PROBLEM DETAILS | Locate each line in the items below that contains the string "indexed", treating uppercase and lowercase as distinct, and copy those lines.

SOURCE RECORDS |
»»
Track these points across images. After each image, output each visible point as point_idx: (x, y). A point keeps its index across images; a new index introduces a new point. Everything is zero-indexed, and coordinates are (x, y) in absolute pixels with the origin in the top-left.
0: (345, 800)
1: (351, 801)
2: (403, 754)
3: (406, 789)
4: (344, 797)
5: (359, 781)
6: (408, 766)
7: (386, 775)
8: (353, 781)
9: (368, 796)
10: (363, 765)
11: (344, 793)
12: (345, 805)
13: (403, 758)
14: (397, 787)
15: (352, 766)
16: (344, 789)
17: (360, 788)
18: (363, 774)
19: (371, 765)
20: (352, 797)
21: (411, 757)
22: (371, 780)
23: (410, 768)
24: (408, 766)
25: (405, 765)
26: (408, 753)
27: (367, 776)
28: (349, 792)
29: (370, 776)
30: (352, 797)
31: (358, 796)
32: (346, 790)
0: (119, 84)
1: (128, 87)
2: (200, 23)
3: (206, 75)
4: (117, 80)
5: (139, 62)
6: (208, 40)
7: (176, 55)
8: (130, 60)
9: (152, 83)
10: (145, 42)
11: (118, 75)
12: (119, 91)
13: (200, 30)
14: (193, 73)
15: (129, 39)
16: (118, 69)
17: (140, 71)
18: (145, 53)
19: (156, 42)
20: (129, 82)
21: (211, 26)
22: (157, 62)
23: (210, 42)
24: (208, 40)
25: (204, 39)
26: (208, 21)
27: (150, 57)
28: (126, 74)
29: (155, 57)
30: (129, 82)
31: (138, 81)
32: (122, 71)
««
SOLUTION FOR THIS TASK |
Track these points across images. After each image, output each visible point as point_idx: (x, y). A point keeps its index across images; a new index introduces a new point. Everything is zero-indexed, and coordinates are (x, y) in absolute pixels with the origin in the top-left.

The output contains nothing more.